> [Task requirements]:
Your answer should be each line of the entries that contains the word "none", copied in full.

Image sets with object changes
════════════════
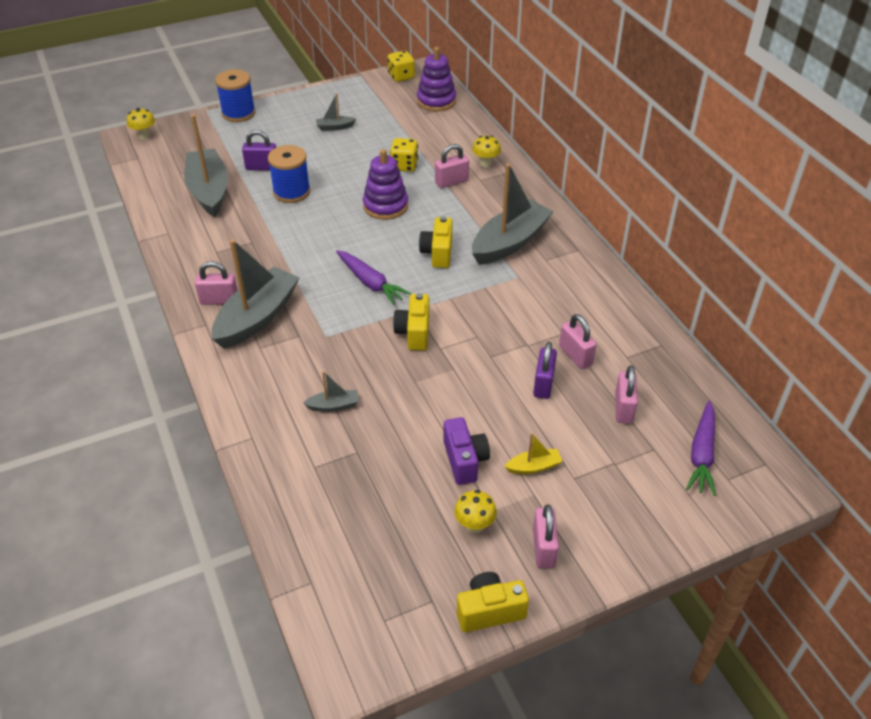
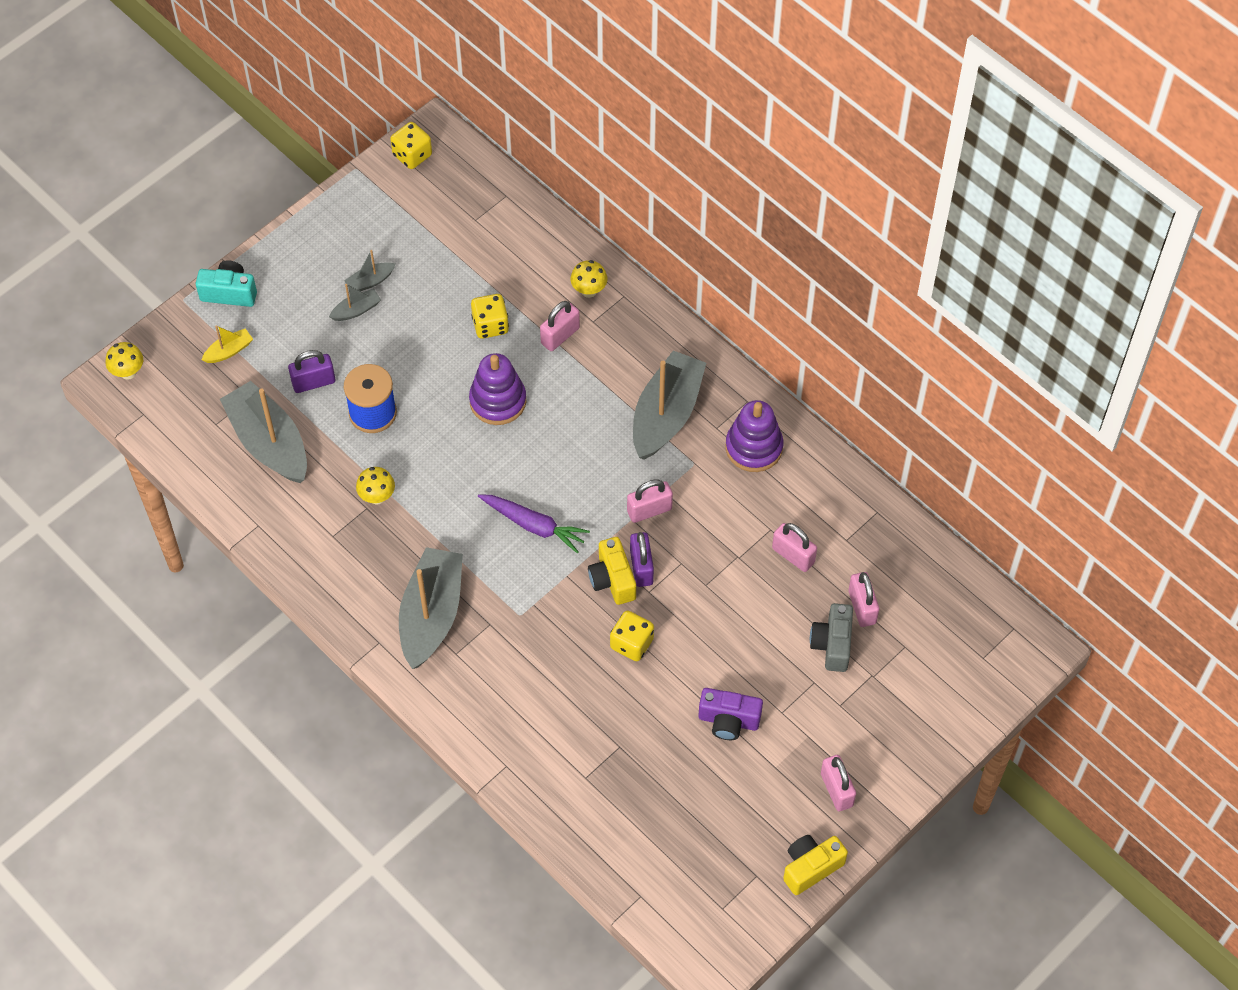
camera: 20 degrees left, 15 degrees up
(219, 300) = (376, 605): pink padlock -> pink padlock (649, 510)
(238, 113) = (229, 293): blue spool -> turquoise camera
(333, 405) = (570, 701): grey boat -> grey boat (356, 310)
(407, 379) = (631, 643): none -> yellow dice
(436, 101) = (480, 191): purple stacking toy -> purple stacking toy (754, 447)
(438, 253) = (591, 456): yellow camera -> none
(464, 460) = (728, 721): purple camera -> purple camera turned 135 degrees clockwise
(474, 525) = (765, 788): yellow mushroom -> yellow mushroom (377, 497)
(533, 467) = (797, 705): yellow boat -> yellow boat (229, 351)
(543, 384) = (773, 603): purple padlock -> purple padlock (641, 567)
(585, 428) = (832, 644): none -> grey camera
(701, 454) = (952, 637): purple carrot -> none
════════════════
> [Exercise solution]:
(407, 379) = (631, 643): none -> yellow dice
(438, 253) = (591, 456): yellow camera -> none
(585, 428) = (832, 644): none -> grey camera
(701, 454) = (952, 637): purple carrot -> none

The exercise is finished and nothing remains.